TASK STATEMENT: Lines holding the word "ROLLING" in the following material must be counted; give only the resulting number.

SUPPLIED MATERIAL:

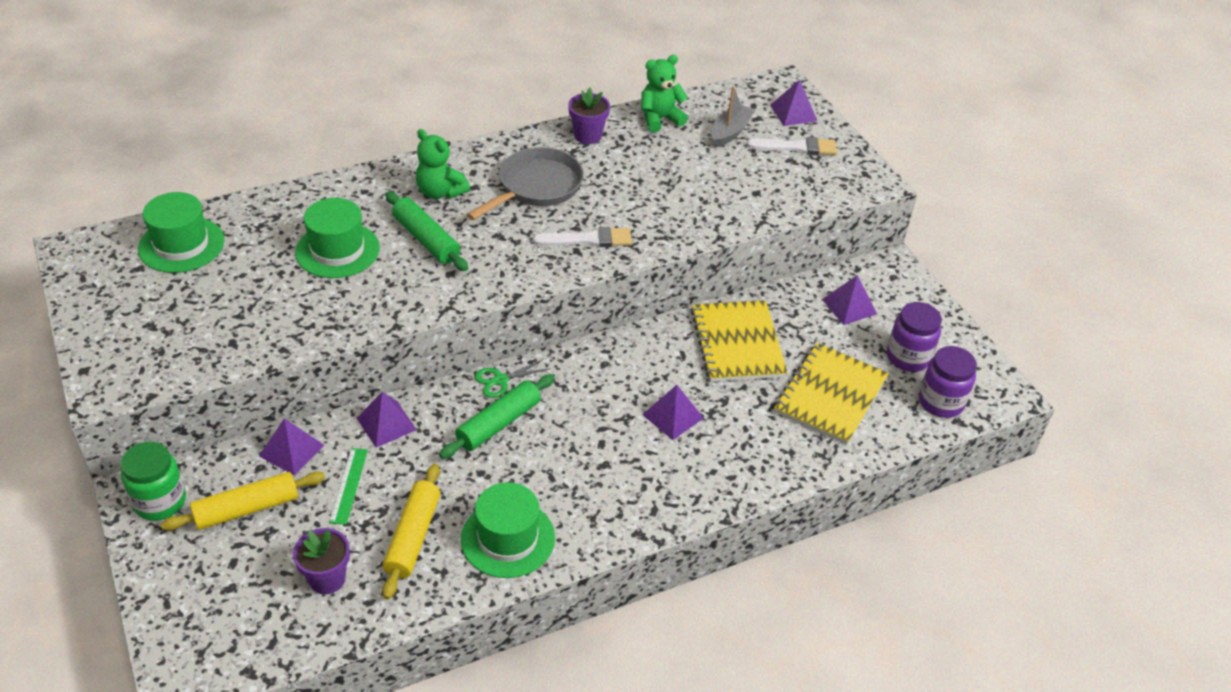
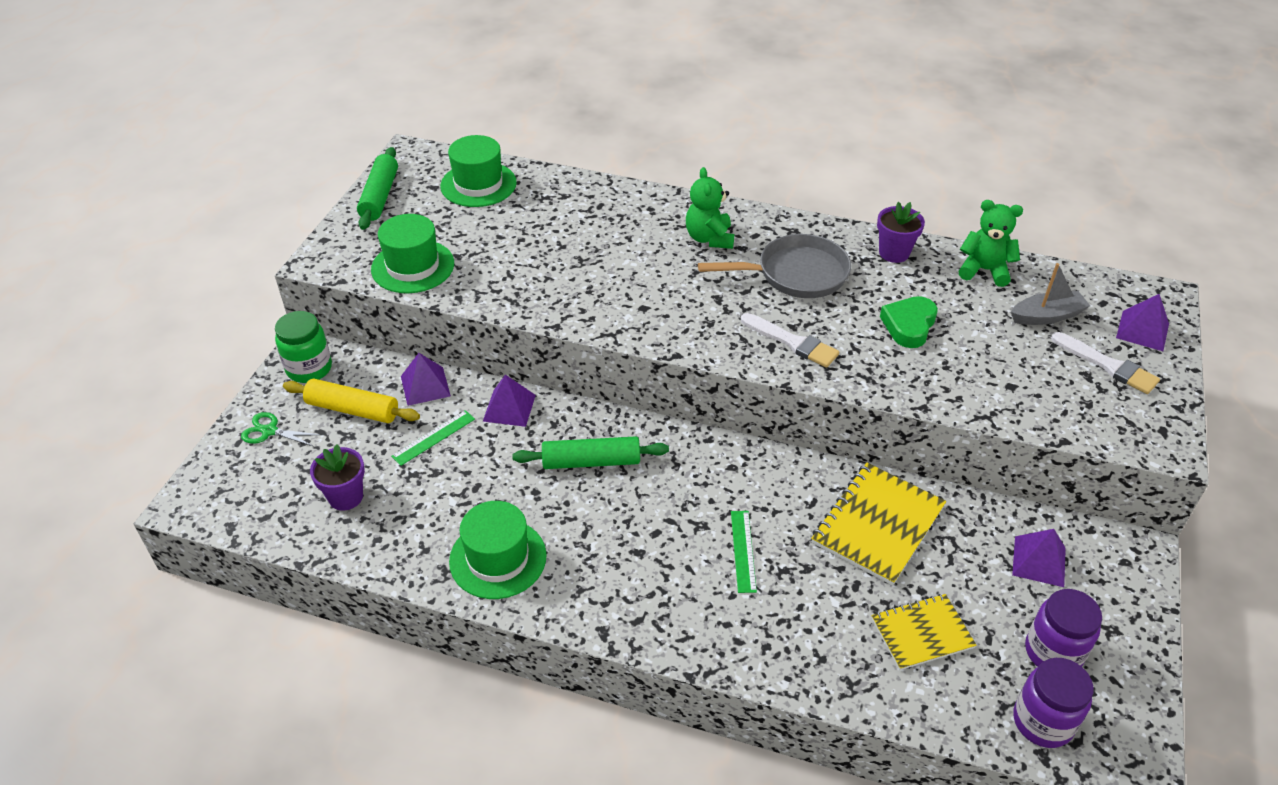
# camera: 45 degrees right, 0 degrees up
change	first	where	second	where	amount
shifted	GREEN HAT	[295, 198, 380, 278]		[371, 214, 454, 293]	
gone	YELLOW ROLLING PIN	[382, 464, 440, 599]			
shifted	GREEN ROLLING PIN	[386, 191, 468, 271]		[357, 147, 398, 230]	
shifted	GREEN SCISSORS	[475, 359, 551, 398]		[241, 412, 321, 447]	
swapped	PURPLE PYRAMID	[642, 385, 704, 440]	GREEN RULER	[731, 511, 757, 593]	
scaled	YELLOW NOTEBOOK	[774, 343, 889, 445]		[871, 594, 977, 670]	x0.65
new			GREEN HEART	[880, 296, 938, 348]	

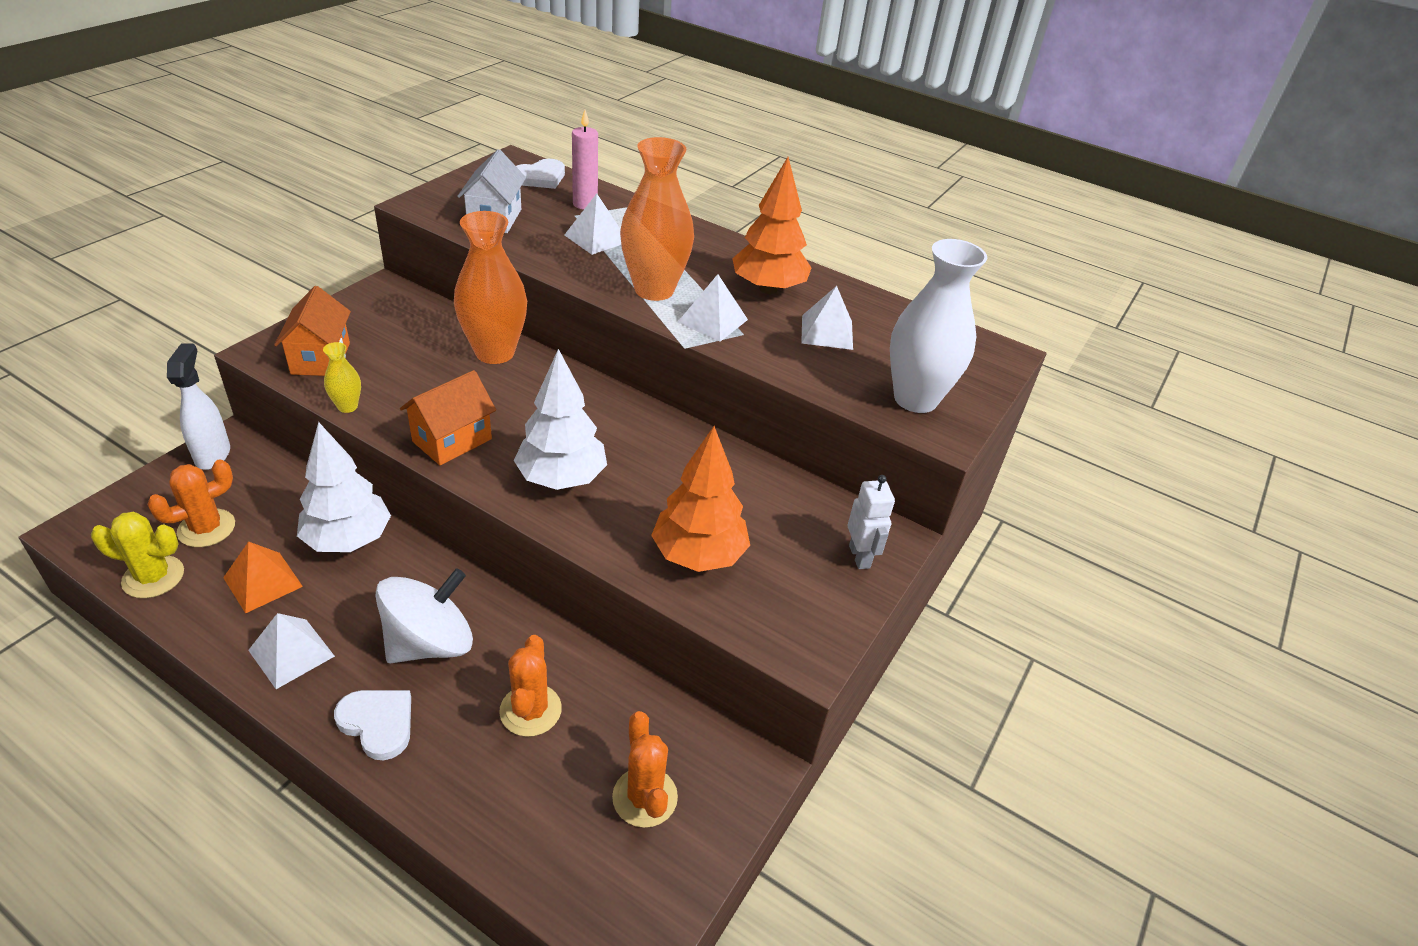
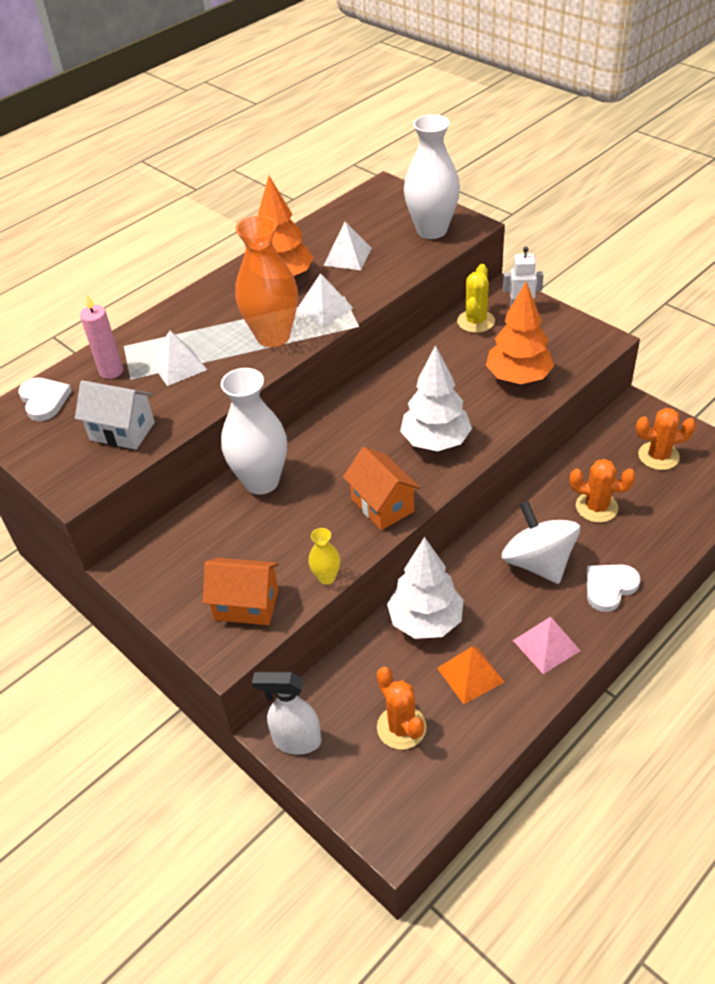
# camera: 70 degrees left, 5 degrees up
change	first	where	second	where	amount
shifted	YELLOW CACTUS	[91, 512, 184, 598]		[457, 264, 495, 333]	
repainted	WHITE PYRAMID	[248, 613, 335, 689]	PINK PYRAMID	[513, 617, 580, 674]	
repainted	ORANGE VASE	[454, 211, 527, 364]	WHITE VASE	[221, 368, 287, 495]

EXERCISE SOLUTION: 2